» **TASK DESCRIPTION**: Go through the data below and repeat it exactly, skipping each picture.

» **SUPPLIED DATA**:
[Start of Attachment]
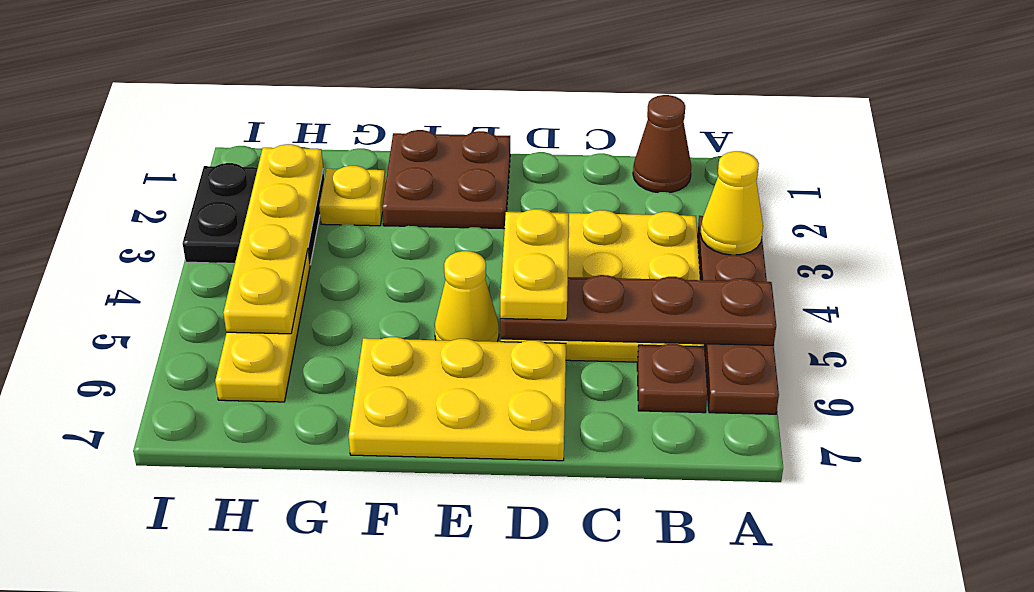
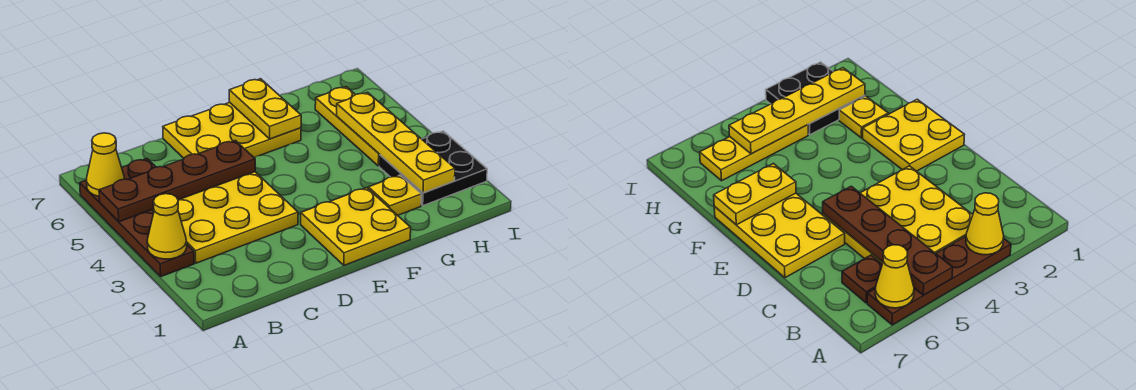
brown cone B1 level 1 -> none
yellow plate D4:D5 level 3 -> yellow plate F6:F7 level 2
brown plate E1:F2 level 1 -> yellow plate E1:F2 level 1
yellow cone E5 level 1 -> yellow cone A6 level 2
[End of Attachment]
» **EXERCISE SOLUTION**:
brown cone B1 level 1 -> none
yellow plate D4:D5 level 3 -> yellow plate F6:F7 level 2
brown plate E1:F2 level 1 -> yellow plate E1:F2 level 1
yellow cone E5 level 1 -> yellow cone A6 level 2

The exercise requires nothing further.